WORK INSTRUCTION:
Copy the entries below word for word, minus the pictures.

━━━━━━━━━━━━━━━━━━━━━━━━━━━━━━

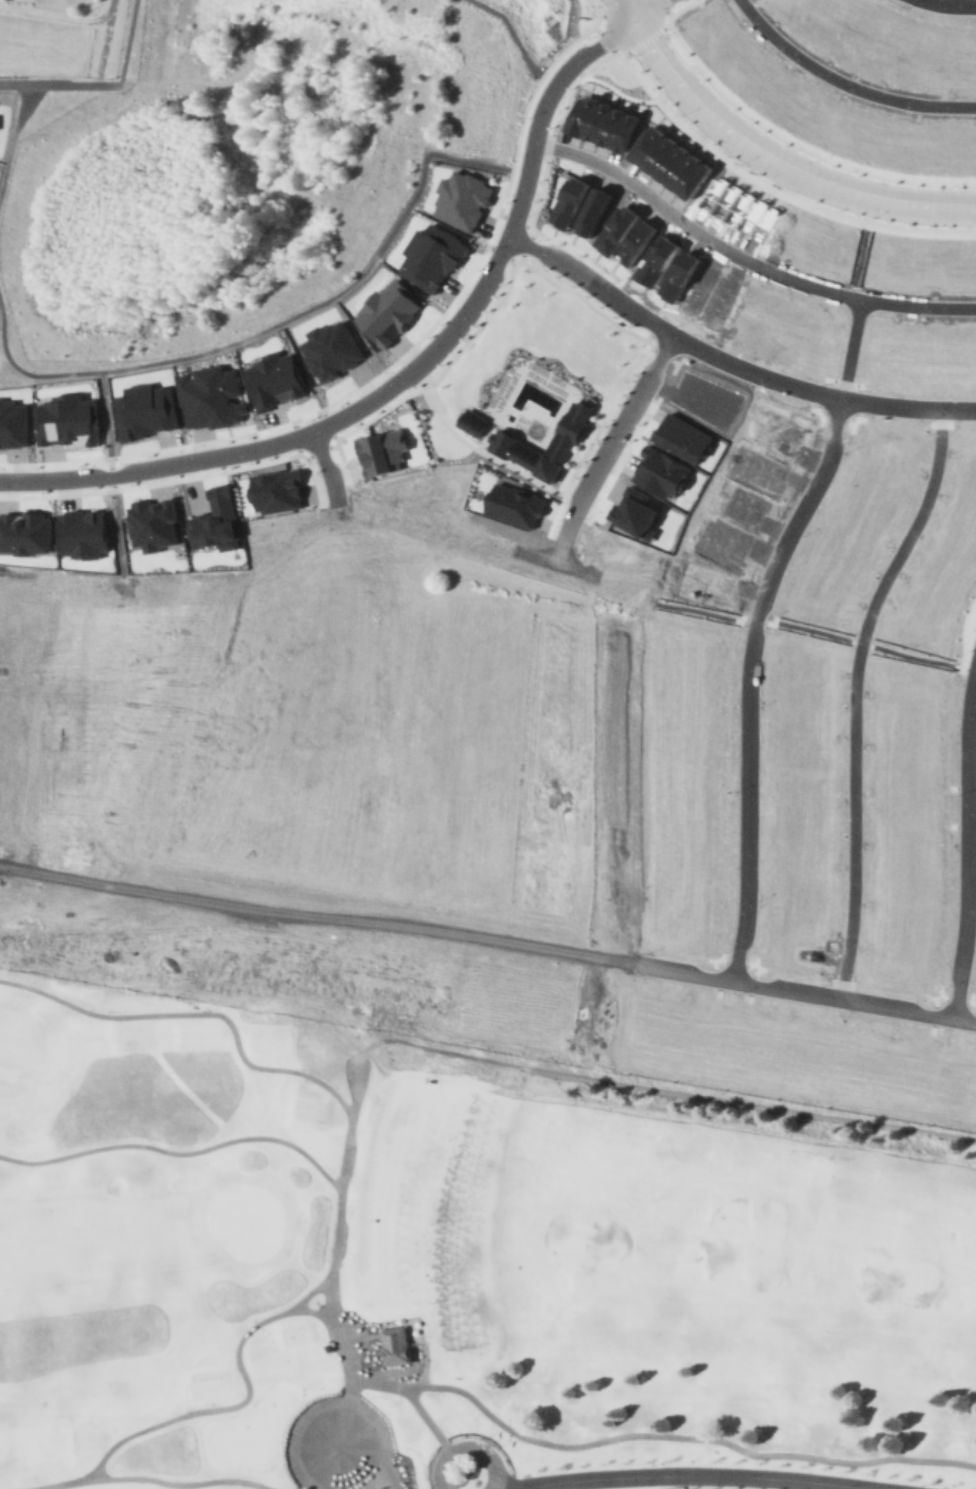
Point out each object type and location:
road: (954, 3)
road: (663, 4)
street lamp: (597, 5)
road: (614, 6)
road: (683, 6)
road: (669, 11)
road: (601, 14)
road: (61, 15)
road: (927, 16)
road: (670, 18)
road: (651, 20)
road: (631, 21)
road: (666, 26)
road: (598, 29)
road: (518, 38)
road: (645, 38)
road: (607, 39)
road: (106, 40)
road: (686, 46)
road: (612, 50)
road: (631, 51)
road: (627, 53)
road: (680, 59)
road: (594, 66)
road: (543, 73)
road: (843, 83)
road: (101, 84)
road: (619, 90)
building: (604, 122)
road: (536, 128)
road: (12, 136)
road: (821, 153)
road: (765, 157)
building: (673, 162)
road: (519, 169)
road: (754, 177)
road: (971, 179)
road: (970, 185)
road: (542, 193)
building: (462, 197)
building: (571, 201)
building: (740, 207)
building: (595, 211)
road: (515, 217)
road: (911, 228)
road: (967, 228)
building: (617, 229)
road: (967, 235)
building: (638, 241)
building: (815, 242)
road: (530, 246)
road: (503, 252)
building: (431, 255)
road: (742, 257)
building: (658, 260)
road: (859, 260)
building: (902, 263)
building: (957, 267)
building: (680, 275)
building: (700, 285)
road: (340, 290)
building: (719, 299)
building: (745, 306)
building: (391, 312)
building: (765, 317)
building: (788, 324)
road: (656, 325)
road: (627, 330)
building: (809, 333)
building: (832, 336)
road: (690, 344)
building: (878, 348)
building: (331, 349)
road: (850, 350)
building: (907, 351)
road: (745, 352)
road: (660, 353)
building: (935, 353)
building: (960, 353)
road: (726, 365)
road: (20, 369)
building: (275, 383)
road: (364, 383)
road: (562, 391)
park: (521, 394)
building: (210, 395)
road: (824, 396)
building: (700, 399)
road: (860, 404)
road: (808, 407)
building: (145, 412)
road: (105, 413)
road: (836, 419)
building: (68, 421)
building: (473, 421)
road: (329, 423)
building: (13, 425)
building: (781, 431)
building: (568, 433)
road: (295, 435)
building: (682, 435)
road: (298, 436)
road: (481, 442)
building: (967, 444)
road: (472, 446)
building: (895, 447)
building: (381, 450)
road: (322, 451)
road: (55, 462)
building: (967, 465)
road: (235, 468)
building: (659, 471)
building: (758, 471)
road: (111, 473)
building: (886, 476)
building: (275, 489)
building: (965, 490)
road: (56, 494)
building: (515, 504)
building: (744, 504)
building: (637, 510)
building: (961, 513)
building: (867, 514)
building: (214, 521)
building: (150, 525)
building: (25, 532)
building: (82, 533)
building: (957, 539)
building: (722, 541)
building: (848, 541)
building: (947, 562)
road: (445, 569)
building: (837, 570)
road: (338, 574)
road: (160, 577)
road: (121, 578)
road: (552, 578)
building: (937, 580)
building: (707, 583)
road: (975, 598)
road: (653, 602)
road: (756, 619)
road: (546, 627)
road: (813, 630)
road: (860, 641)
building: (698, 642)
road: (913, 655)
road: (112, 667)
road: (337, 672)
road: (442, 676)
building: (903, 679)
road: (747, 681)
building: (689, 687)
road: (168, 694)
road: (853, 695)
road: (323, 696)
road: (316, 697)
road: (336, 697)
road: (351, 697)
road: (314, 702)
building: (908, 715)
road: (317, 716)
building: (691, 728)
road: (314, 729)
road: (337, 736)
road: (351, 736)
road: (323, 737)
building: (962, 744)
road: (90, 764)
building: (690, 771)
road: (958, 787)
building: (813, 793)
building: (695, 804)
road: (971, 807)
road: (958, 825)
road: (966, 842)
building: (689, 845)
road: (321, 864)
building: (694, 884)
road: (56, 891)
road: (322, 896)
road: (349, 898)
road: (334, 900)
road: (313, 904)
road: (358, 907)
road: (970, 911)
road: (443, 913)
road: (759, 916)
road: (314, 917)
road: (225, 920)
road: (356, 920)
building: (684, 926)
road: (542, 927)
road: (314, 929)
road: (355, 932)
road: (488, 937)
road: (524, 942)
road: (562, 942)
road: (559, 957)
road: (736, 964)
road: (330, 969)
road: (717, 975)
road: (641, 980)
road: (750, 981)
road: (943, 995)
road: (970, 999)
road: (967, 1000)
road: (934, 1001)
road: (955, 1002)
road: (935, 1014)
building: (657, 1023)
road: (933, 1026)
building: (705, 1032)
road: (347, 1039)
building: (757, 1040)
road: (374, 1041)
building: (810, 1047)
road: (381, 1071)
road: (310, 1075)
road: (652, 1086)
road: (354, 1094)
road: (178, 1151)
road: (369, 1181)
park: (456, 1267)
road: (310, 1290)
building: (395, 1344)
road: (410, 1398)
road: (336, 1401)
road: (239, 1402)
road: (682, 1436)
road: (468, 1446)
road: (432, 1464)
road: (692, 1476)
road: (61, 1482)
road: (185, 1483)
road: (306, 1487)

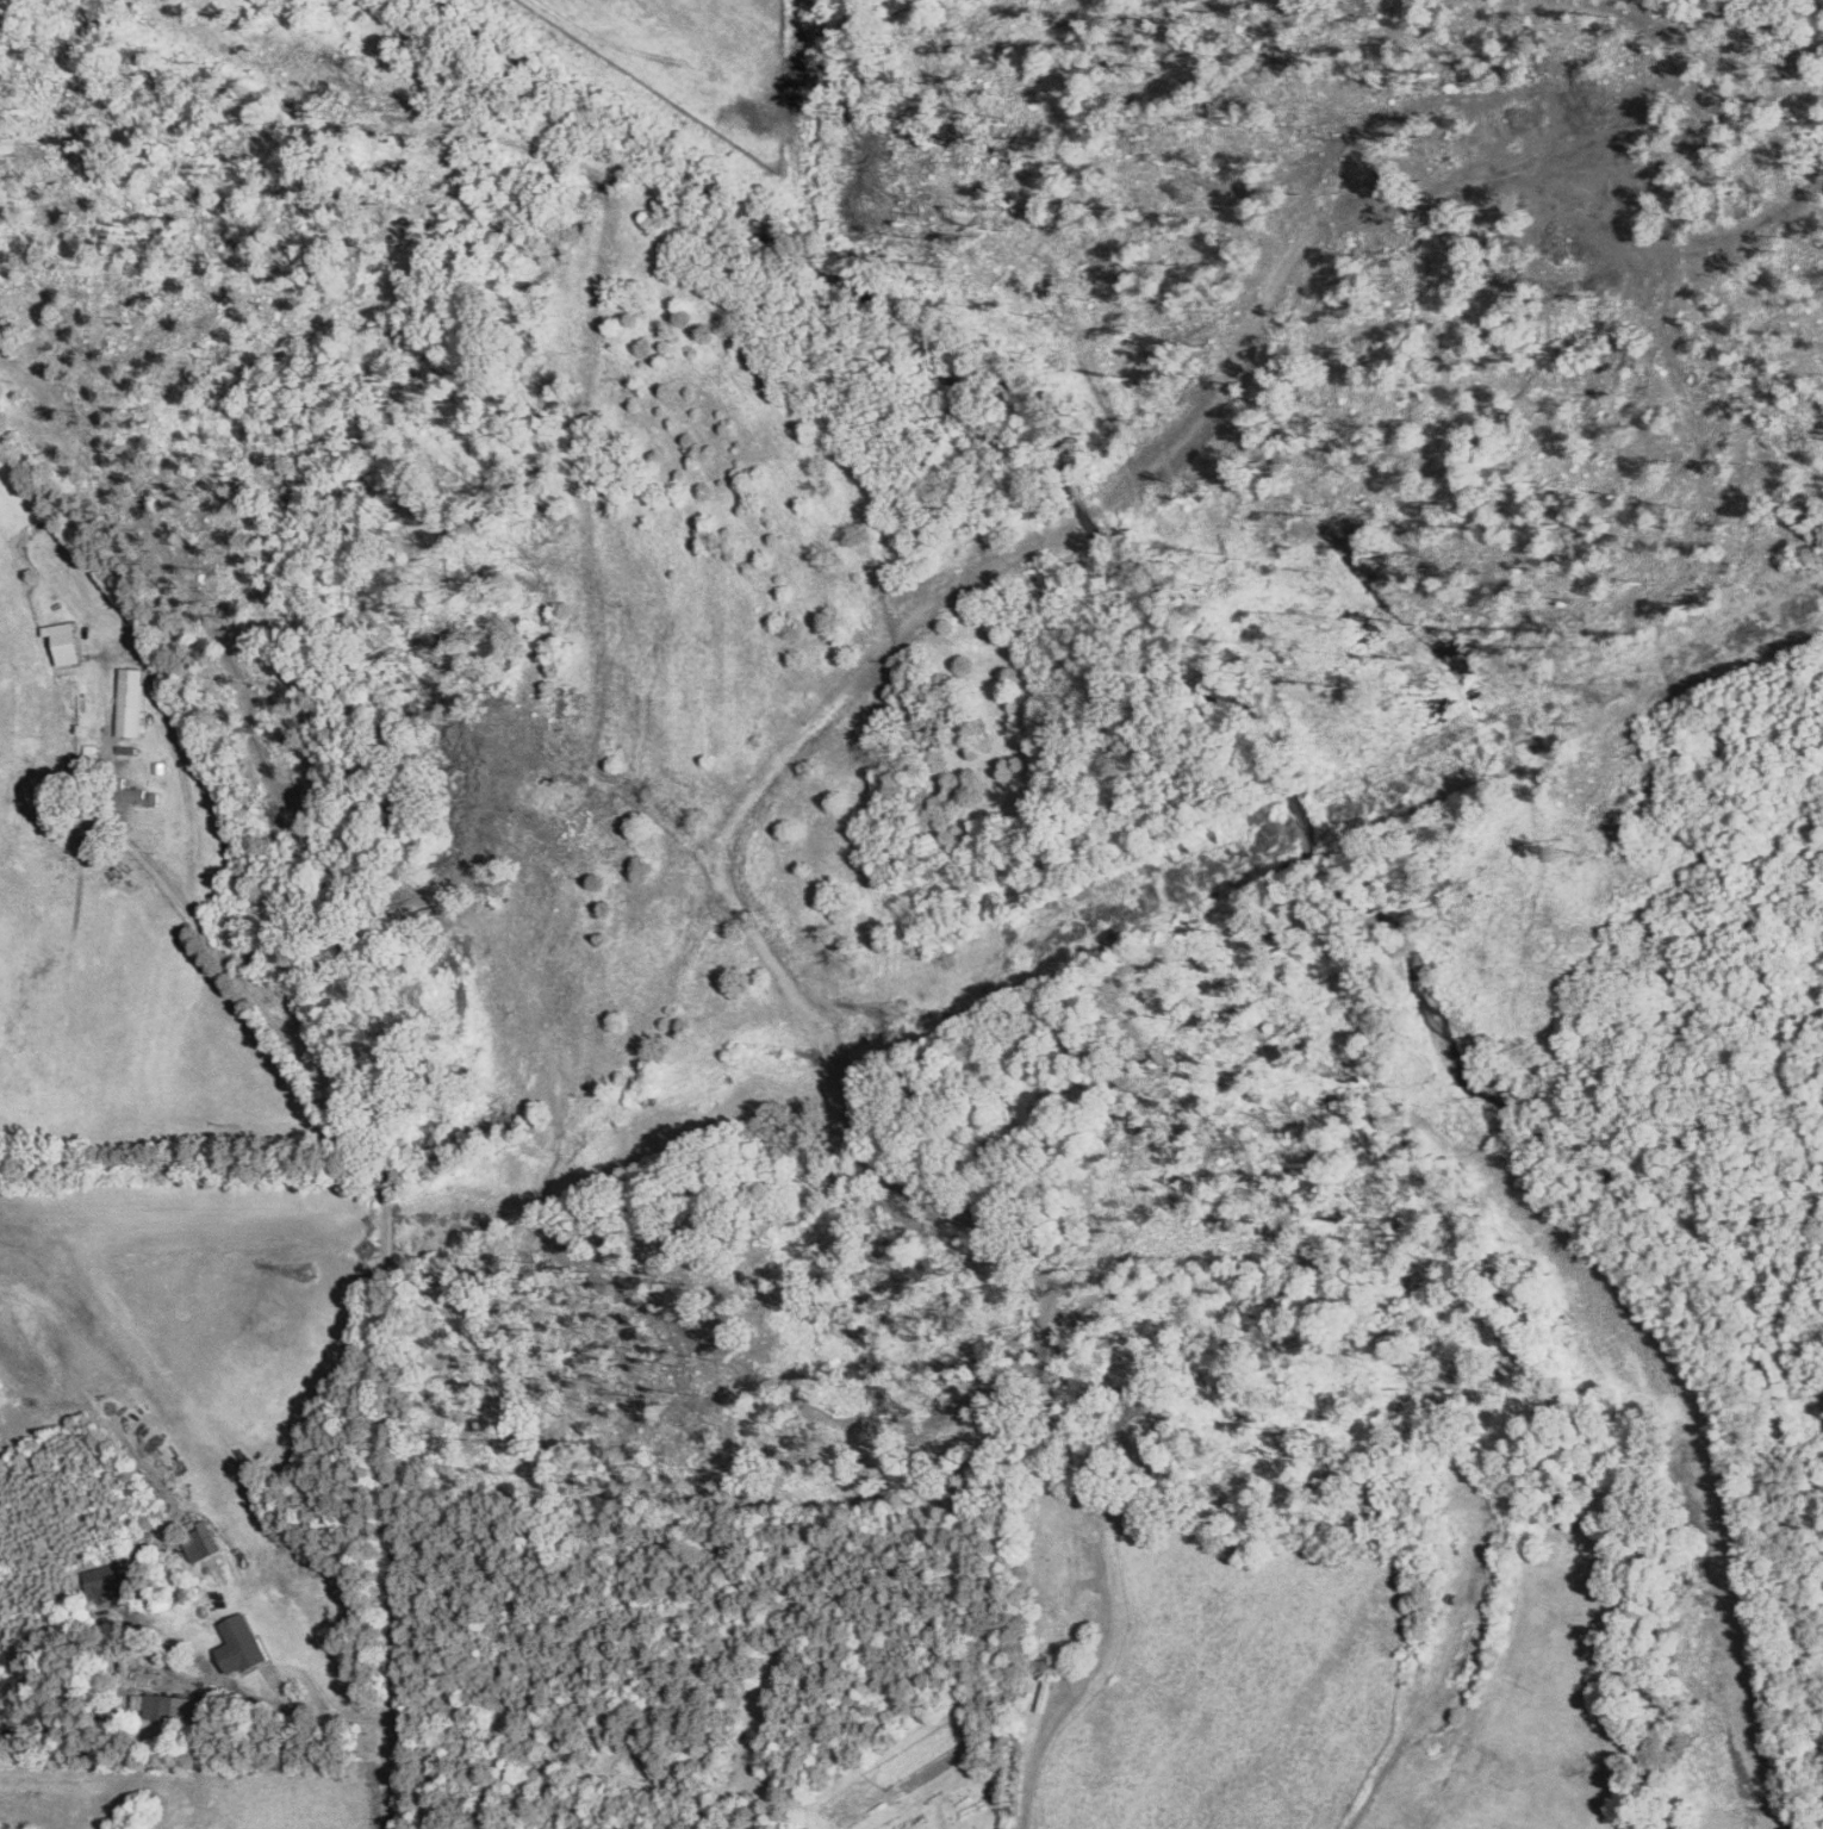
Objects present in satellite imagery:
building: (67, 640)
power tower: (1604, 689)
building: (133, 700)
power tower: (888, 1013)
airport runway: (167, 1215)
power tower: (302, 1272)
road: (387, 1322)
building: (206, 1538)
building: (111, 1578)
building: (243, 1644)
building: (178, 1707)
road: (341, 1713)
road: (1027, 1797)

━━━━━━━━━━━━━━━━━━━━━━━━━━━━━━

WRITTEN REPLY:
Point out each object type and location:
road: (954, 3)
road: (663, 4)
street lamp: (597, 5)
road: (614, 6)
road: (683, 6)
road: (669, 11)
road: (601, 14)
road: (61, 15)
road: (927, 16)
road: (670, 18)
road: (651, 20)
road: (631, 21)
road: (666, 26)
road: (598, 29)
road: (518, 38)
road: (645, 38)
road: (607, 39)
road: (106, 40)
road: (686, 46)
road: (612, 50)
road: (631, 51)
road: (627, 53)
road: (680, 59)
road: (594, 66)
road: (543, 73)
road: (843, 83)
road: (101, 84)
road: (619, 90)
building: (604, 122)
road: (536, 128)
road: (12, 136)
road: (821, 153)
road: (765, 157)
building: (673, 162)
road: (519, 169)
road: (754, 177)
road: (971, 179)
road: (970, 185)
road: (542, 193)
building: (462, 197)
building: (571, 201)
building: (740, 207)
building: (595, 211)
road: (515, 217)
road: (911, 228)
road: (967, 228)
building: (617, 229)
road: (967, 235)
building: (638, 241)
building: (815, 242)
road: (530, 246)
road: (503, 252)
building: (431, 255)
road: (742, 257)
building: (658, 260)
road: (859, 260)
building: (902, 263)
building: (957, 267)
building: (680, 275)
building: (700, 285)
road: (340, 290)
building: (719, 299)
building: (745, 306)
building: (391, 312)
building: (765, 317)
building: (788, 324)
road: (656, 325)
road: (627, 330)
building: (809, 333)
building: (832, 336)
road: (690, 344)
building: (878, 348)
building: (331, 349)
road: (850, 350)
building: (907, 351)
road: (745, 352)
road: (660, 353)
building: (935, 353)
building: (960, 353)
road: (726, 365)
road: (20, 369)
building: (275, 383)
road: (364, 383)
road: (562, 391)
park: (521, 394)
building: (210, 395)
road: (824, 396)
building: (700, 399)
road: (860, 404)
road: (808, 407)
building: (145, 412)
road: (105, 413)
road: (836, 419)
building: (68, 421)
building: (473, 421)
road: (329, 423)
building: (13, 425)
building: (781, 431)
building: (568, 433)
road: (295, 435)
building: (682, 435)
road: (298, 436)
road: (481, 442)
building: (967, 444)
road: (472, 446)
building: (895, 447)
building: (381, 450)
road: (322, 451)
road: (55, 462)
building: (967, 465)
road: (235, 468)
building: (659, 471)
building: (758, 471)
road: (111, 473)
building: (886, 476)
building: (275, 489)
building: (965, 490)
road: (56, 494)
building: (515, 504)
building: (744, 504)
building: (637, 510)
building: (961, 513)
building: (867, 514)
building: (214, 521)
building: (150, 525)
building: (25, 532)
building: (82, 533)
building: (957, 539)
building: (722, 541)
building: (848, 541)
building: (947, 562)
road: (445, 569)
building: (837, 570)
road: (338, 574)
road: (160, 577)
road: (121, 578)
road: (552, 578)
building: (937, 580)
building: (707, 583)
road: (975, 598)
road: (653, 602)
road: (756, 619)
road: (546, 627)
road: (813, 630)
road: (860, 641)
building: (698, 642)
road: (913, 655)
road: (112, 667)
road: (337, 672)
road: (442, 676)
building: (903, 679)
road: (747, 681)
building: (689, 687)
road: (168, 694)
road: (853, 695)
road: (323, 696)
road: (316, 697)
road: (336, 697)
road: (351, 697)
road: (314, 702)
building: (908, 715)
road: (317, 716)
building: (691, 728)
road: (314, 729)
road: (337, 736)
road: (351, 736)
road: (323, 737)
building: (962, 744)
road: (90, 764)
building: (690, 771)
road: (958, 787)
building: (813, 793)
building: (695, 804)
road: (971, 807)
road: (958, 825)
road: (966, 842)
building: (689, 845)
road: (321, 864)
building: (694, 884)
road: (56, 891)
road: (322, 896)
road: (349, 898)
road: (334, 900)
road: (313, 904)
road: (358, 907)
road: (970, 911)
road: (443, 913)
road: (759, 916)
road: (314, 917)
road: (225, 920)
road: (356, 920)
building: (684, 926)
road: (542, 927)
road: (314, 929)
road: (355, 932)
road: (488, 937)
road: (524, 942)
road: (562, 942)
road: (559, 957)
road: (736, 964)
road: (330, 969)
road: (717, 975)
road: (641, 980)
road: (750, 981)
road: (943, 995)
road: (970, 999)
road: (967, 1000)
road: (934, 1001)
road: (955, 1002)
road: (935, 1014)
building: (657, 1023)
road: (933, 1026)
building: (705, 1032)
road: (347, 1039)
building: (757, 1040)
road: (374, 1041)
building: (810, 1047)
road: (381, 1071)
road: (310, 1075)
road: (652, 1086)
road: (354, 1094)
road: (178, 1151)
road: (369, 1181)
park: (456, 1267)
road: (310, 1290)
building: (395, 1344)
road: (410, 1398)
road: (336, 1401)
road: (239, 1402)
road: (682, 1436)
road: (468, 1446)
road: (432, 1464)
road: (692, 1476)
road: (61, 1482)
road: (185, 1483)
road: (306, 1487)

Objects present in satellite imagery:
building: (67, 640)
power tower: (1604, 689)
building: (133, 700)
power tower: (888, 1013)
airport runway: (167, 1215)
power tower: (302, 1272)
road: (387, 1322)
building: (206, 1538)
building: (111, 1578)
building: (243, 1644)
building: (178, 1707)
road: (341, 1713)
road: (1027, 1797)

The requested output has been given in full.